» What to produce
When a line below holds the string "brown", show that line.

» Object tracking records
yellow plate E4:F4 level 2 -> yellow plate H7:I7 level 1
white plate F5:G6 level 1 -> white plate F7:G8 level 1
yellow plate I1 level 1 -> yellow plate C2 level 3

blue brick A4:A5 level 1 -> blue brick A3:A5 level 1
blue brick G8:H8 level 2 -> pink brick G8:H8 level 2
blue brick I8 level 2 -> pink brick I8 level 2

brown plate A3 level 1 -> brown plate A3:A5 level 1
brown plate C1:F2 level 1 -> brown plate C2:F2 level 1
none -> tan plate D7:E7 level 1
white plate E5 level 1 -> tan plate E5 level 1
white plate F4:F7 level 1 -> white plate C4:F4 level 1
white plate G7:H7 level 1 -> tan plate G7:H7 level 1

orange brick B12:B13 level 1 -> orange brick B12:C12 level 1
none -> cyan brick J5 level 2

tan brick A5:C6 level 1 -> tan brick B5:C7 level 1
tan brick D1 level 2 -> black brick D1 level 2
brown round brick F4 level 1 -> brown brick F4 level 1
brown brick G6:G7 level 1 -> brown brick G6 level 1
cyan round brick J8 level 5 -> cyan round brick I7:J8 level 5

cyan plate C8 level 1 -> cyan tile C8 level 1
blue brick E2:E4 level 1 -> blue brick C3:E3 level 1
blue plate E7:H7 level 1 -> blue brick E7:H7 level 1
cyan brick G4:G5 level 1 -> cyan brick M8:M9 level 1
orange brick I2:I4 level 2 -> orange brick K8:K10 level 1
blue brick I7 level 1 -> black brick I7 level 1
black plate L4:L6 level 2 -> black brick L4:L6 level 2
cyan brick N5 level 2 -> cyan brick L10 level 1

» Task result
brown plate A3 level 1 -> brown plate A3:A5 level 1
brown plate C1:F2 level 1 -> brown plate C2:F2 level 1
brown round brick F4 level 1 -> brown brick F4 level 1
brown brick G6:G7 level 1 -> brown brick G6 level 1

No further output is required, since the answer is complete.